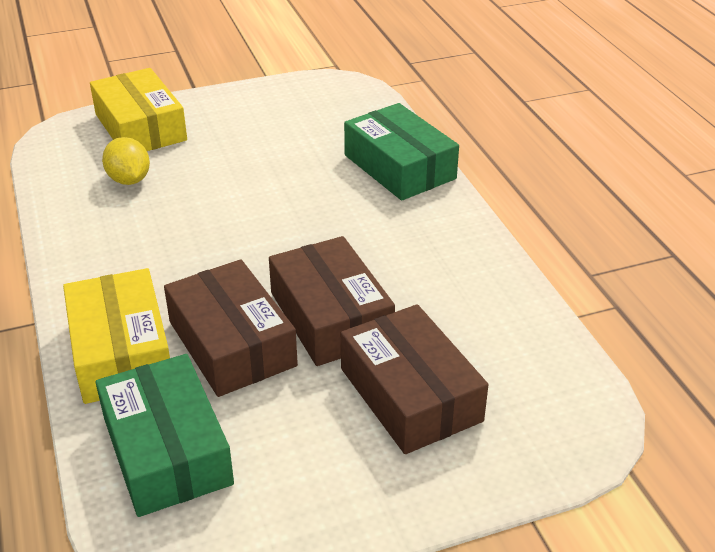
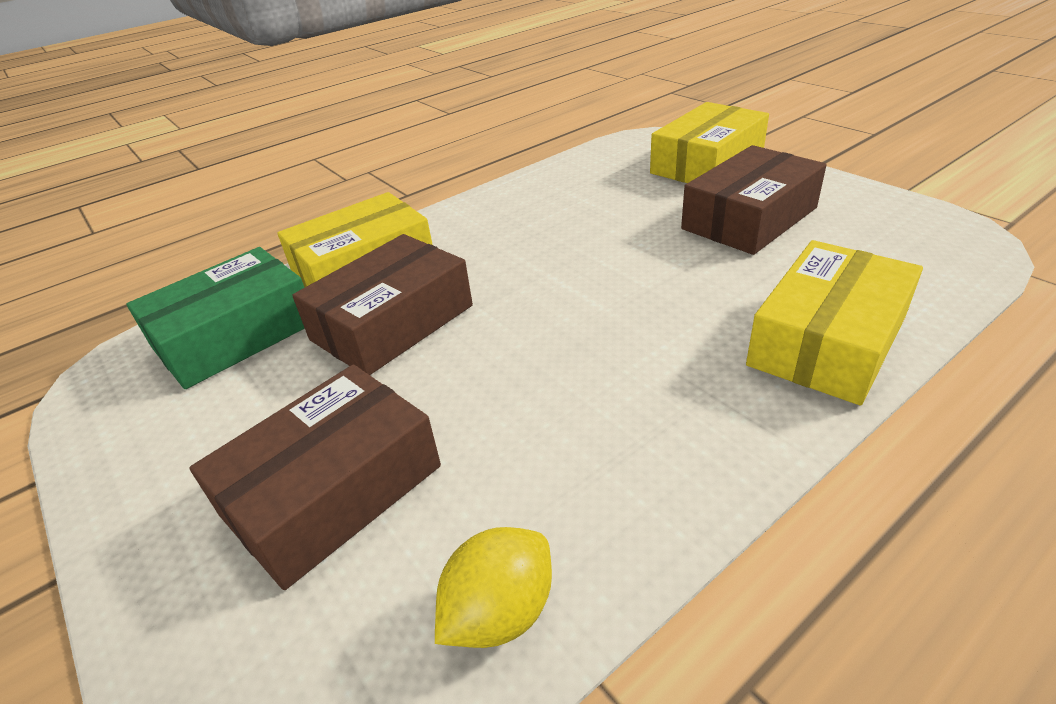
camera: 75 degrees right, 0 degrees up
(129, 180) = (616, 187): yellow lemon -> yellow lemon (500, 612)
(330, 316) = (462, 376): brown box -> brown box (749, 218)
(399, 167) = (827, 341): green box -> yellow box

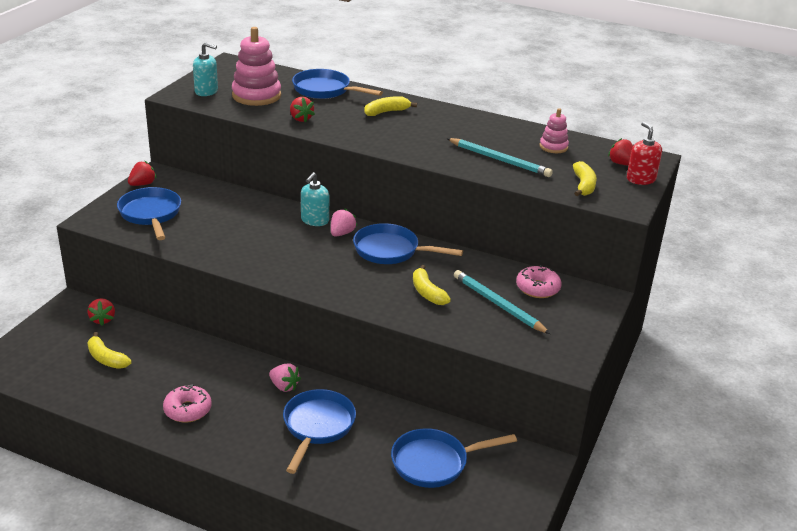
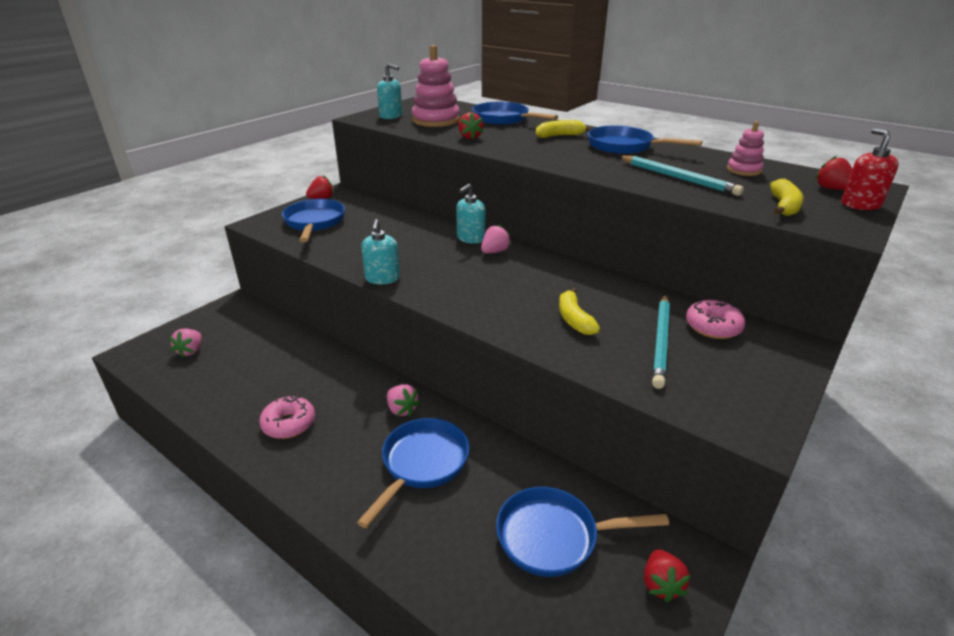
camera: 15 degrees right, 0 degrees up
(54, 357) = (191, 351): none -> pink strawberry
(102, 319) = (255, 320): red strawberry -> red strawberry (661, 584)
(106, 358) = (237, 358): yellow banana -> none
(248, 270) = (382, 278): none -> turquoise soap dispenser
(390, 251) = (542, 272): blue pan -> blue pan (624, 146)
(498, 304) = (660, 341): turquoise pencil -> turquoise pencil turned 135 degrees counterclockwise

Directions: Skip every picture, and restate word for word only the lines above from the line containing "(129, 180) = (616, 187): yellow" to the line containing "(390, 251) = (542, 272): blue", both of them included.

Result of this exercise:
(129, 180) = (616, 187): yellow lemon -> yellow lemon (500, 612)
(330, 316) = (462, 376): brown box -> brown box (749, 218)
(399, 167) = (827, 341): green box -> yellow box

camera: 15 degrees right, 0 degrees up
(54, 357) = (191, 351): none -> pink strawberry
(102, 319) = (255, 320): red strawberry -> red strawberry (661, 584)
(106, 358) = (237, 358): yellow banana -> none
(248, 270) = (382, 278): none -> turquoise soap dispenser
(390, 251) = (542, 272): blue pan -> blue pan (624, 146)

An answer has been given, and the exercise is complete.